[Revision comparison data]
:::::

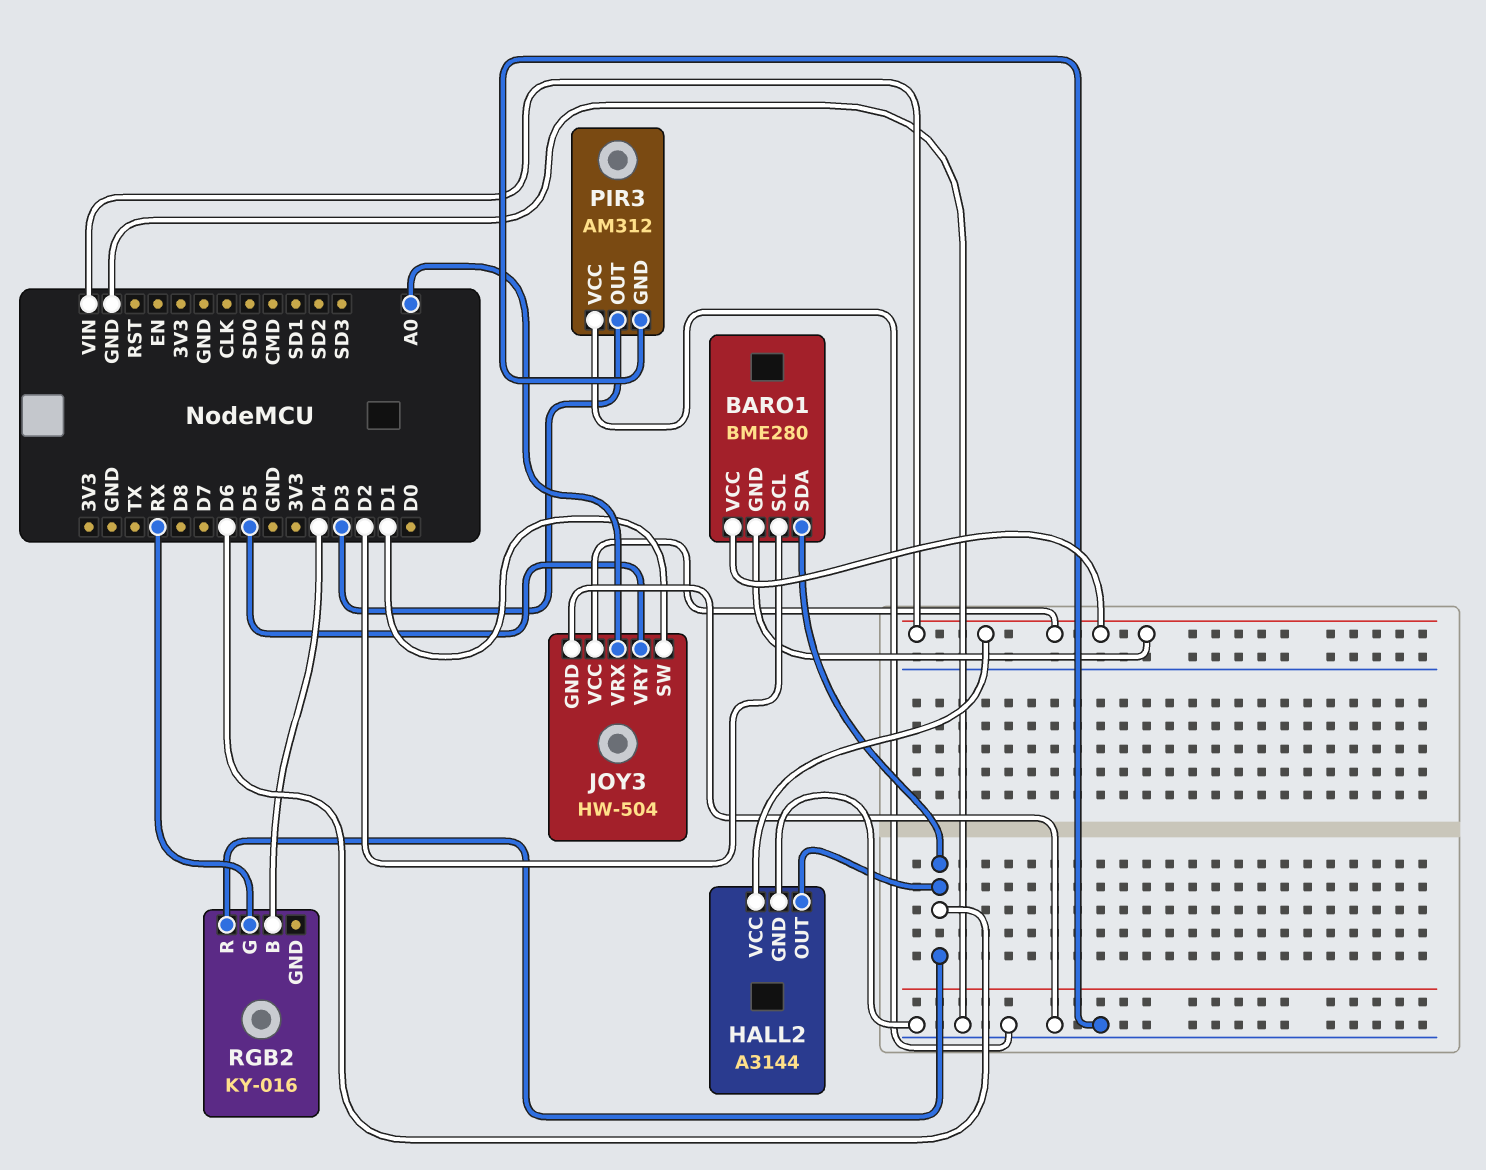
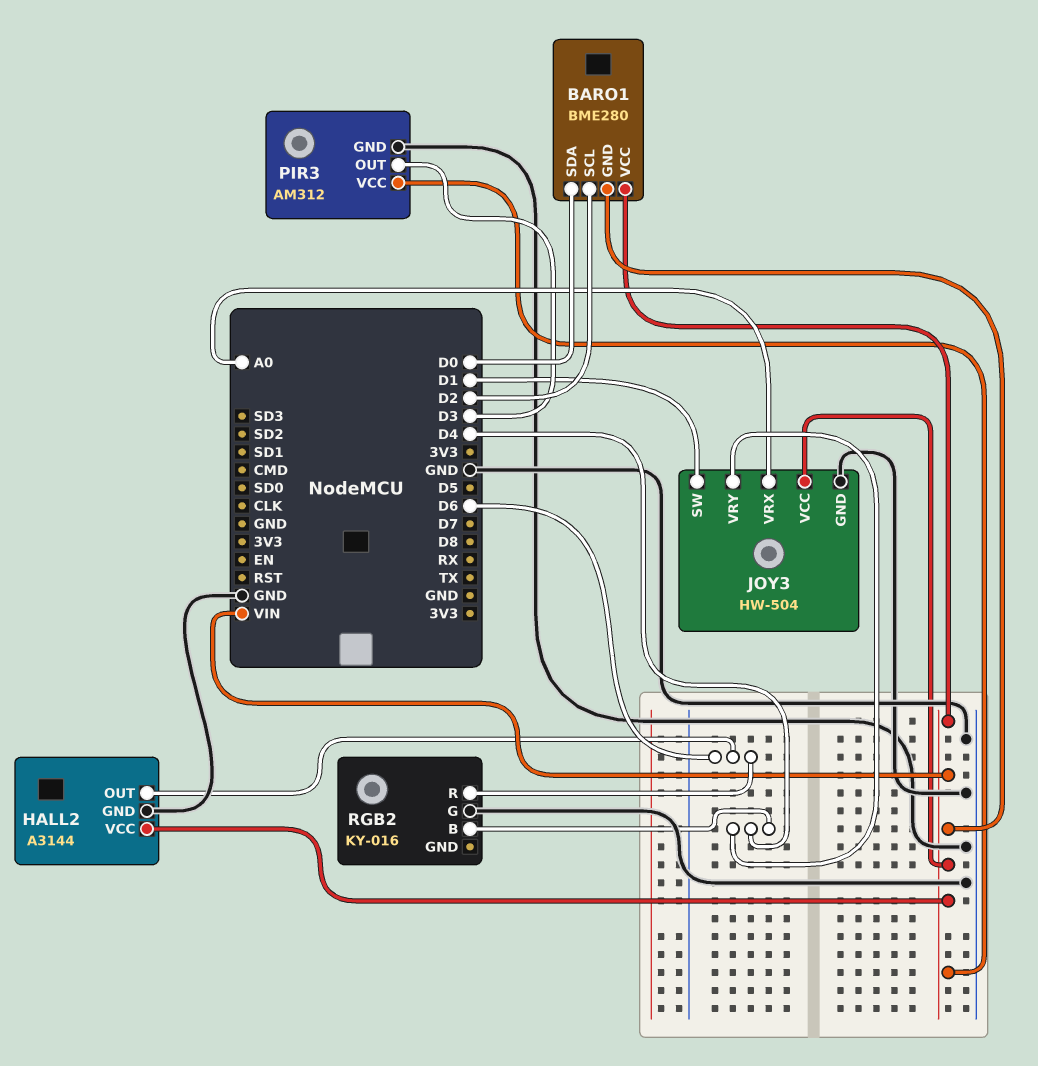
BARO1 pin SDA: D6 -> D0
JOY3 pin VRY: D5 -> D4
PIR3 pin VCC: GND -> VIN
RGB2 pin G: RX -> GND

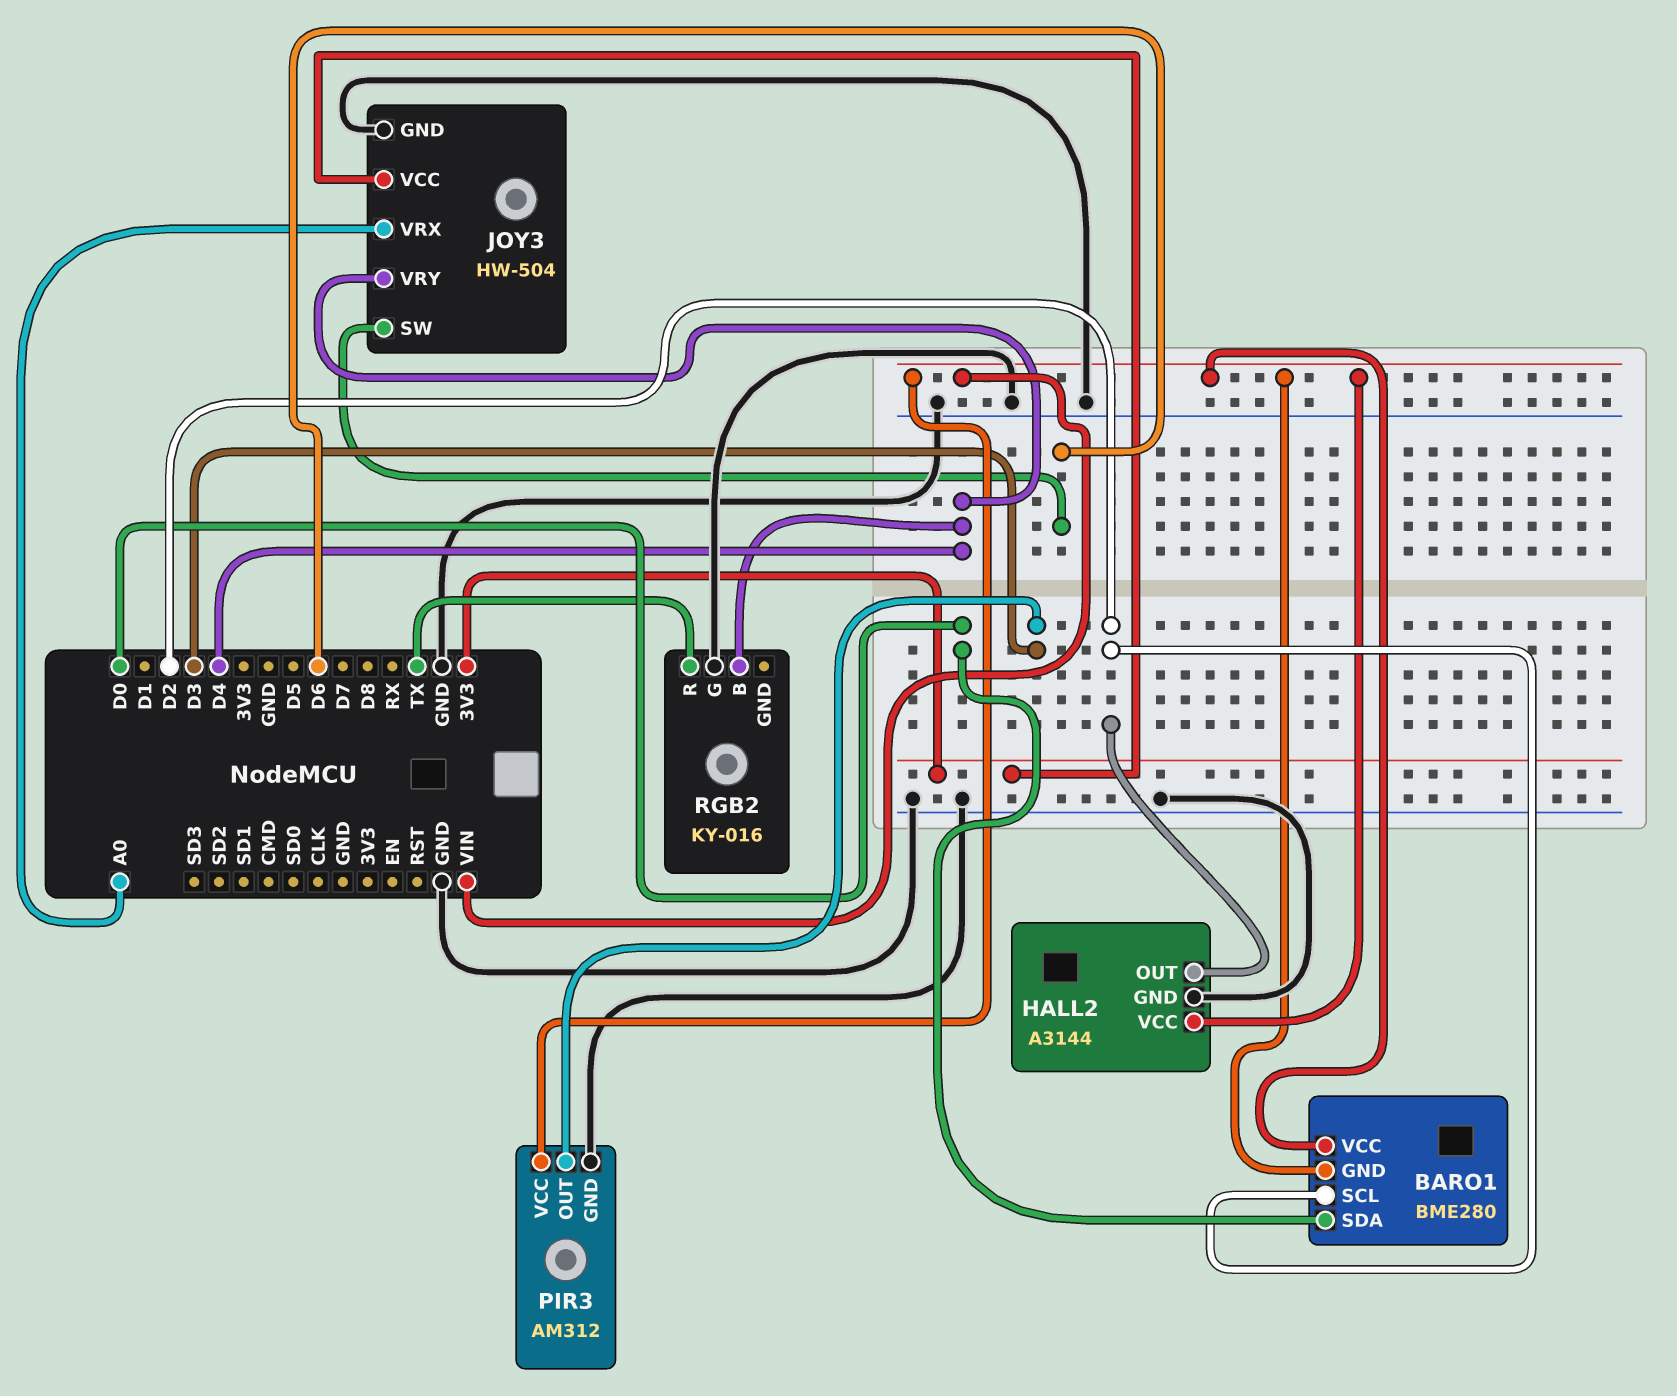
HALL2 pin OUT: D6 -> D2
JOY3 pin SW: D1 -> D6
JOY3 pin VCC: VIN -> 3V3
RGB2 pin R: D6 -> TX

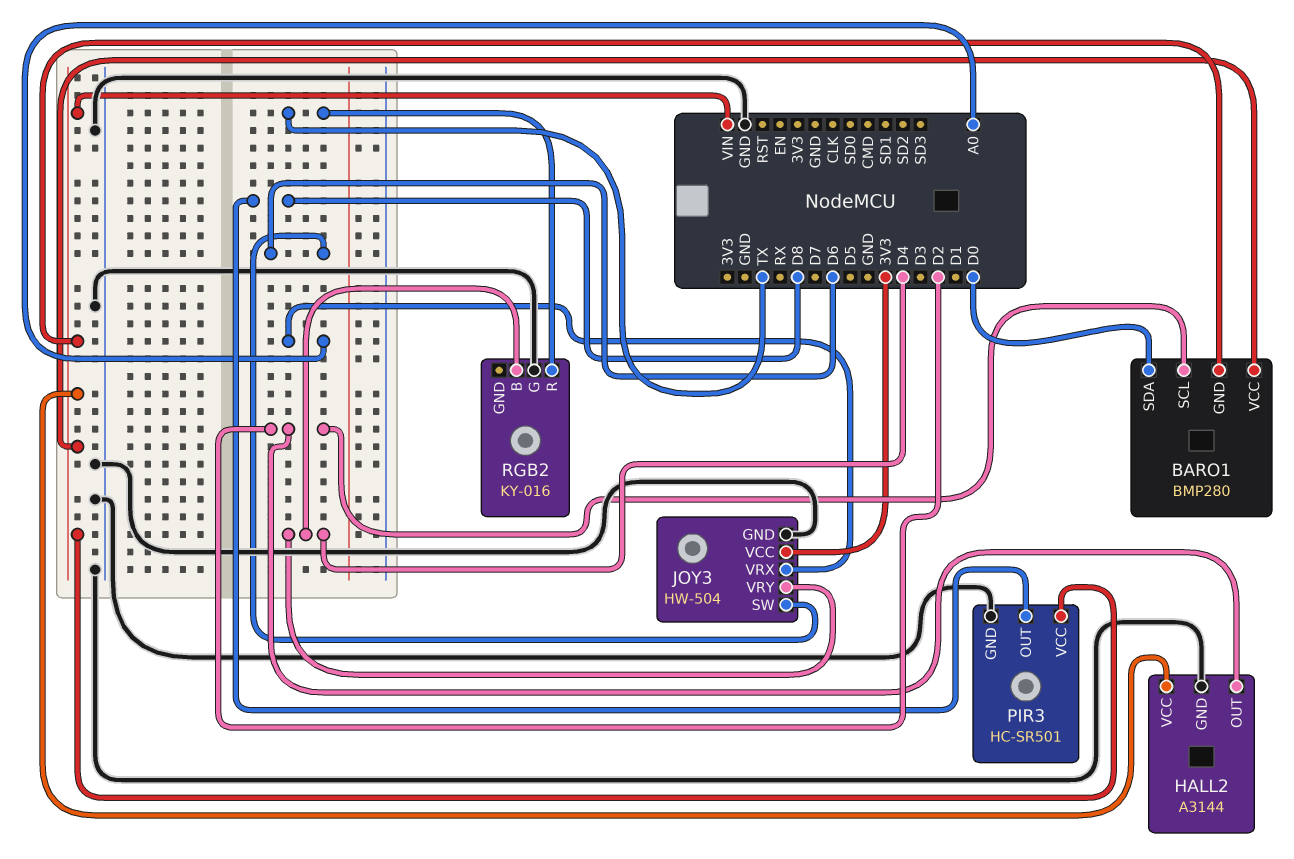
BARO1: BME280 -> BMP280
PIR3: AM312 -> HC-SR501
PIR3 pin OUT: D3 -> D8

:::::

▶ [WHAT YOU NEED TO DO]: Each entry above needs to be restated without a single word changed; skip the images.

▶ [SOLUTION TO THE PROBLEM]:
BARO1 pin SDA: D6 -> D0
JOY3 pin VRY: D5 -> D4
PIR3 pin VCC: GND -> VIN
RGB2 pin G: RX -> GND

HALL2 pin OUT: D6 -> D2
JOY3 pin SW: D1 -> D6
JOY3 pin VCC: VIN -> 3V3
RGB2 pin R: D6 -> TX

BARO1: BME280 -> BMP280
PIR3: AM312 -> HC-SR501
PIR3 pin OUT: D3 -> D8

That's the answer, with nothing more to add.